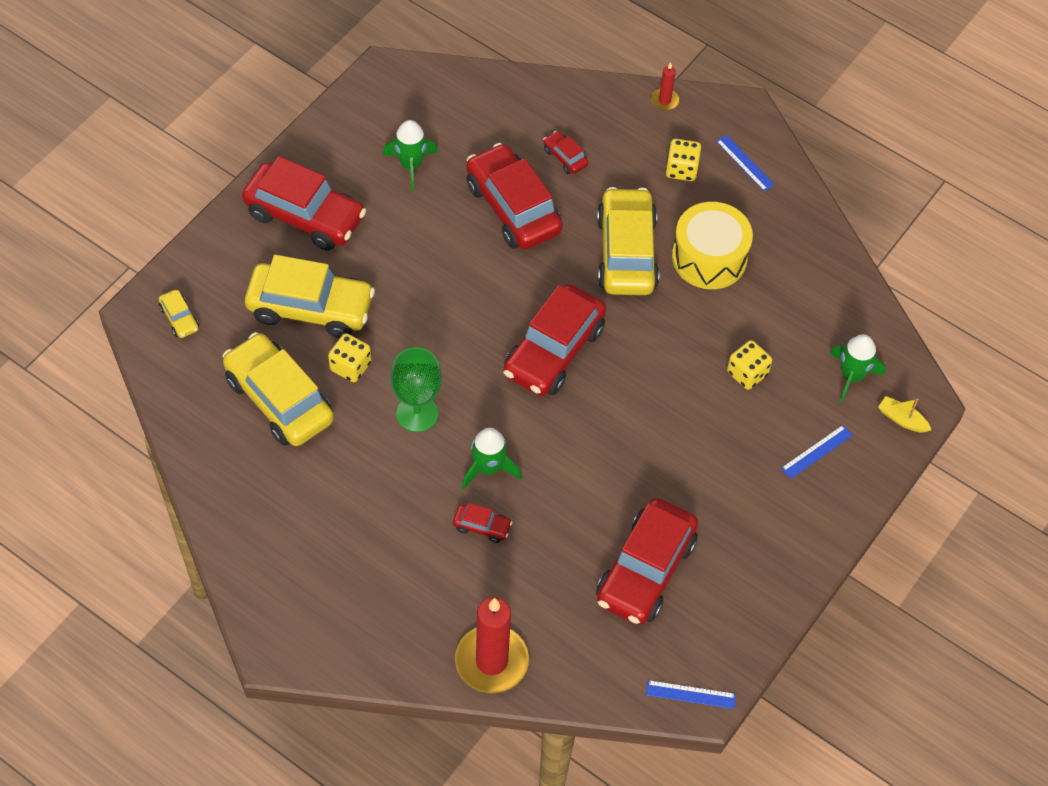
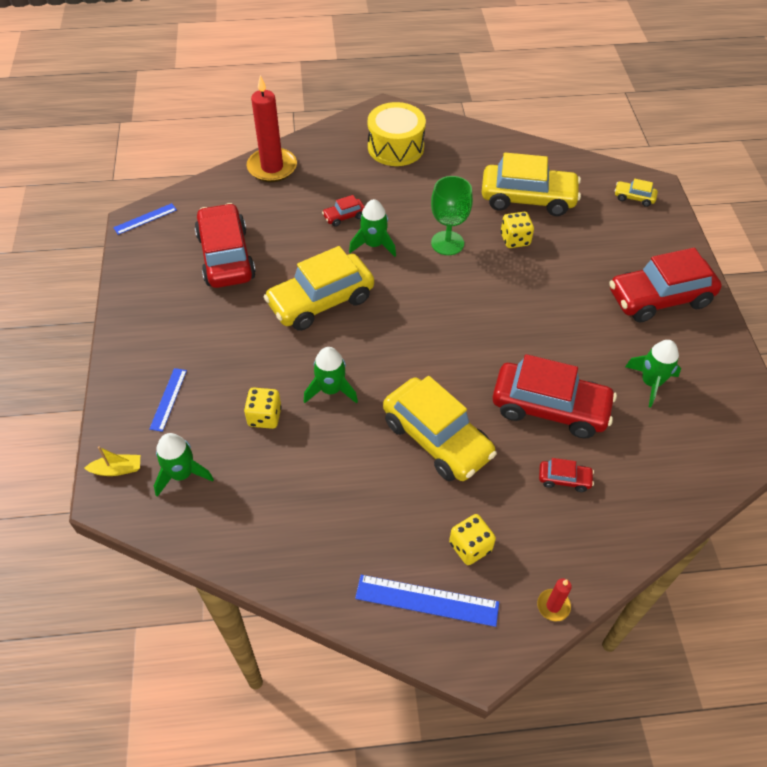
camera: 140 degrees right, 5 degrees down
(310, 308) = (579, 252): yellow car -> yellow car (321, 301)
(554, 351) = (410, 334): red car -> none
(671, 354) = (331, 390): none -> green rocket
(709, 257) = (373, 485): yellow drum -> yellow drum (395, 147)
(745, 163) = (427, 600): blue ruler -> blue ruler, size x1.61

# # # # # # #

[BRIEF] All of the records above are to be printed exactly, with every picture omitted.

[ANSWER SECTION]
camera: 140 degrees right, 5 degrees down
(310, 308) = (579, 252): yellow car -> yellow car (321, 301)
(554, 351) = (410, 334): red car -> none
(671, 354) = (331, 390): none -> green rocket
(709, 257) = (373, 485): yellow drum -> yellow drum (395, 147)
(745, 163) = (427, 600): blue ruler -> blue ruler, size x1.61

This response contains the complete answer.